What to produce
Set down, please, without alteration, the lines of the entries below from the first through the one containing "turquoise rubber duck".

Dataset records
■ ■ ■ ■ ■

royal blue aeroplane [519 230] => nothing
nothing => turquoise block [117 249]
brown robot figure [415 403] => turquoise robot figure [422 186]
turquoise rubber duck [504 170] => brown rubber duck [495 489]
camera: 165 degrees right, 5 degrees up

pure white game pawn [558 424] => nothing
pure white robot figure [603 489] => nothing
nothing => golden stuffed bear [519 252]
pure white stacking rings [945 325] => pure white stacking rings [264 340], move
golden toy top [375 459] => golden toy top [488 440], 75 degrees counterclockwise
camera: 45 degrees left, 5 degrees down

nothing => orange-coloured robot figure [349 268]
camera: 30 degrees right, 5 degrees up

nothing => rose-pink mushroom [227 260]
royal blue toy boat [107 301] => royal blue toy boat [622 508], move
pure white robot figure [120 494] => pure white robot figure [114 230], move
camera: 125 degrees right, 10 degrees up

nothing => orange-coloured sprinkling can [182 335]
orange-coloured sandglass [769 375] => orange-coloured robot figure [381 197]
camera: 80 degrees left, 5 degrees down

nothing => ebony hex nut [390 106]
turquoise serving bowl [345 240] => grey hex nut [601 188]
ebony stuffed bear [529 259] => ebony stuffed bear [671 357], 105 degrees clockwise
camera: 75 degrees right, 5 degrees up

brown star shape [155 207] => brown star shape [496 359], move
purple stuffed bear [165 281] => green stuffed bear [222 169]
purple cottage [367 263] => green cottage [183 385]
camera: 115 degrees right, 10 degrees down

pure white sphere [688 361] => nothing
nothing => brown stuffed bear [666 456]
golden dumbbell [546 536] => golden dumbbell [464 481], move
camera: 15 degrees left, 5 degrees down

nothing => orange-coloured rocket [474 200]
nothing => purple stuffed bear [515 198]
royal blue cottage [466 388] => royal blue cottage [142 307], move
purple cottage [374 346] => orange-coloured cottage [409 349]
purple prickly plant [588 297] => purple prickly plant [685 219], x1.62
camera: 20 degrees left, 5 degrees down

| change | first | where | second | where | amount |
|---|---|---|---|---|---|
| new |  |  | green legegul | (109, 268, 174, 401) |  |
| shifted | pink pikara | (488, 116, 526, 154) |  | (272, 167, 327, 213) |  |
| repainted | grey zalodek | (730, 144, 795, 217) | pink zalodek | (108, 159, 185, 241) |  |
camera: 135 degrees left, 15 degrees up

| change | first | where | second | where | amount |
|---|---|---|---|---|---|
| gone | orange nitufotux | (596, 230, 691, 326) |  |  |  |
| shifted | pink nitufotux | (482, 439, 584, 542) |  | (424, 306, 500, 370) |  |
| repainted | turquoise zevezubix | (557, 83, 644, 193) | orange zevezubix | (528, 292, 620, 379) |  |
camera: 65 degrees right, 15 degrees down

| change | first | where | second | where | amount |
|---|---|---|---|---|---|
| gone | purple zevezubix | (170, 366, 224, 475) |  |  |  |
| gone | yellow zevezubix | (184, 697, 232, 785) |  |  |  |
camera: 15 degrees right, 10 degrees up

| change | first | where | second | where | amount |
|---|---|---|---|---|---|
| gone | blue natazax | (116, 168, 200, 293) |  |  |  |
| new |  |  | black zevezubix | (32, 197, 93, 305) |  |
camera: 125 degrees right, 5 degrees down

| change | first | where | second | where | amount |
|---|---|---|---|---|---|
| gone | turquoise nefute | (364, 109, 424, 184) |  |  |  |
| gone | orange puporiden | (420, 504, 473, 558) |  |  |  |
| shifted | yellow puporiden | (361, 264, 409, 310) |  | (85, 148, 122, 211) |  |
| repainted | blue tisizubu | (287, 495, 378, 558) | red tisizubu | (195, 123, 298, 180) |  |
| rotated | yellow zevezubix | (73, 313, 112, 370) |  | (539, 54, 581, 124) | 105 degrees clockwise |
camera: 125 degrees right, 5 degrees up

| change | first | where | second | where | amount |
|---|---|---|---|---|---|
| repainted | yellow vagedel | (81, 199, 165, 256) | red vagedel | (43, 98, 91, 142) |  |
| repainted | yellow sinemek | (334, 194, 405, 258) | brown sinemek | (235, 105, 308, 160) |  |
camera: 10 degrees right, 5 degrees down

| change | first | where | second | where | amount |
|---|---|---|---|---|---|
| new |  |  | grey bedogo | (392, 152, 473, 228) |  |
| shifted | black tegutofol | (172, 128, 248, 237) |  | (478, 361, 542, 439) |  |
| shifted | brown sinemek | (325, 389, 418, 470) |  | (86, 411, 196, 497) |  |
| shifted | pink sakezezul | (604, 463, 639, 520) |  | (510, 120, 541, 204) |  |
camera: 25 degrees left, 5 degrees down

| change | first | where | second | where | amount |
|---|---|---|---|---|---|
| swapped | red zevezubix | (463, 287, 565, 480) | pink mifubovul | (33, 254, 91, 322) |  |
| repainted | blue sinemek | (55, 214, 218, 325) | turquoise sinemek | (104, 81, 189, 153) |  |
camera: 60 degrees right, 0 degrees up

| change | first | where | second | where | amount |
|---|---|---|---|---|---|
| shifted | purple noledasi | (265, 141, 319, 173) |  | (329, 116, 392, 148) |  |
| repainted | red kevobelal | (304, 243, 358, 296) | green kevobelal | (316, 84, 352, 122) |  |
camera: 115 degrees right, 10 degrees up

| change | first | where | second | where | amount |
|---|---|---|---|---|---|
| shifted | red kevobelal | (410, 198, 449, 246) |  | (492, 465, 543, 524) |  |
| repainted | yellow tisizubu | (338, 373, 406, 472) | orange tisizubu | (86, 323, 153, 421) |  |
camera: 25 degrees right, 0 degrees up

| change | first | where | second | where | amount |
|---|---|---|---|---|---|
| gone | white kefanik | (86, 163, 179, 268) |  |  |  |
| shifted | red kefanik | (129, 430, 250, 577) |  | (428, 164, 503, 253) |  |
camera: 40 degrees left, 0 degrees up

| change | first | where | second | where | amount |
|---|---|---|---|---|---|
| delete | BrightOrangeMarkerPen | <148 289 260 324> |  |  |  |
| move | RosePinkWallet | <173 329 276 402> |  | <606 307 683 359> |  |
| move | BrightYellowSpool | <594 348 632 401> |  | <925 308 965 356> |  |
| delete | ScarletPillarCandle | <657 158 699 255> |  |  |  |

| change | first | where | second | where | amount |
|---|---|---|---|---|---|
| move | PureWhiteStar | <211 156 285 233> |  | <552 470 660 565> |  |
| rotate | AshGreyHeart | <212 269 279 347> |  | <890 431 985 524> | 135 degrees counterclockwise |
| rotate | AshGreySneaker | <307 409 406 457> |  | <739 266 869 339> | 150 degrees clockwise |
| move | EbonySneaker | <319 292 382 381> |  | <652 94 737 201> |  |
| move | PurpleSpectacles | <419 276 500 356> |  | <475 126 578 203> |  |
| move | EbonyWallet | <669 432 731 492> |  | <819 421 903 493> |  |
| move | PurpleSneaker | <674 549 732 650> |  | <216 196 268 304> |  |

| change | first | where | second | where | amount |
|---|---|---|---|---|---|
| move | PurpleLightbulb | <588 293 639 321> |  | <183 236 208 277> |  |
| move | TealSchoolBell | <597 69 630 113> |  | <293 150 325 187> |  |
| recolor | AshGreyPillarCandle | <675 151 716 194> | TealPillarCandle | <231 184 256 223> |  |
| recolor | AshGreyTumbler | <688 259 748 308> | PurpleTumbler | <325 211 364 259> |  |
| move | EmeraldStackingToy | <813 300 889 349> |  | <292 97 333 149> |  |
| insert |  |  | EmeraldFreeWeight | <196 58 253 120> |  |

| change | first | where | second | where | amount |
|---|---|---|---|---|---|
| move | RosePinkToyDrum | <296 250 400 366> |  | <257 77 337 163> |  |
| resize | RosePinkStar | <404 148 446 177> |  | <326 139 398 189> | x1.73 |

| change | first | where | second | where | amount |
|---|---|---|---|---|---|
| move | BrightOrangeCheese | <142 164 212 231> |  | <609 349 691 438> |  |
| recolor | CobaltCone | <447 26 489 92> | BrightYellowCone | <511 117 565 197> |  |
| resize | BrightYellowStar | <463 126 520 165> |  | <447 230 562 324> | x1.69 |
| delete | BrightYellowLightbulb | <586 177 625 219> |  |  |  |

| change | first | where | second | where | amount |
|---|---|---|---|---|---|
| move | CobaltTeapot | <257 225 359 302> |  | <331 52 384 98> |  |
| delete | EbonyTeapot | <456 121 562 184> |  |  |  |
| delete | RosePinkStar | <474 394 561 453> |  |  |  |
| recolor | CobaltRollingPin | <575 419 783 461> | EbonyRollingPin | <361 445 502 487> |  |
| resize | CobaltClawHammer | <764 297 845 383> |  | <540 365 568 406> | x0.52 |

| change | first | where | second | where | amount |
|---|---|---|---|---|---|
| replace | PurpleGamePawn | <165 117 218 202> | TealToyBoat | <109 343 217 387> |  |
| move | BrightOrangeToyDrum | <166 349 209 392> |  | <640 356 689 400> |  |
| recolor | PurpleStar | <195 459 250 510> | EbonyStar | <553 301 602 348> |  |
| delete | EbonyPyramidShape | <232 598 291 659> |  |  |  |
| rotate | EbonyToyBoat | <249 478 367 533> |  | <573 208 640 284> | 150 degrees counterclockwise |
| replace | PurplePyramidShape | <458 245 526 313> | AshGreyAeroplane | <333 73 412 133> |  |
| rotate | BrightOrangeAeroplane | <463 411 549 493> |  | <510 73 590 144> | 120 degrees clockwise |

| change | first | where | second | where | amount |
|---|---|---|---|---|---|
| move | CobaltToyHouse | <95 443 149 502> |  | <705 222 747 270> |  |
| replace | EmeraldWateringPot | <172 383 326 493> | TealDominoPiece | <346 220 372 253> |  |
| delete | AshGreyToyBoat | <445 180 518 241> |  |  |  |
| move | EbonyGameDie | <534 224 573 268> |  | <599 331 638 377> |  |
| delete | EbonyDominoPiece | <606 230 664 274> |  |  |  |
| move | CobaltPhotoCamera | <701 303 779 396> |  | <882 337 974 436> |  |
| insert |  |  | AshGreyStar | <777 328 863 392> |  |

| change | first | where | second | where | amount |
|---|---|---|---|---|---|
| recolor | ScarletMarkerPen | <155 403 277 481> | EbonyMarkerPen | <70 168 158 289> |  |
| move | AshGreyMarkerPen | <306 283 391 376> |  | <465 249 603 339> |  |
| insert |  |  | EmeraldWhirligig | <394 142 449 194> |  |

■ ■ ■ ■ ■

Exercise response
royal blue aeroplane [519 230] => nothing
nothing => turquoise block [117 249]
brown robot figure [415 403] => turquoise robot figure [422 186]
turquoise rubber duck [504 170] => brown rubber duck [495 489]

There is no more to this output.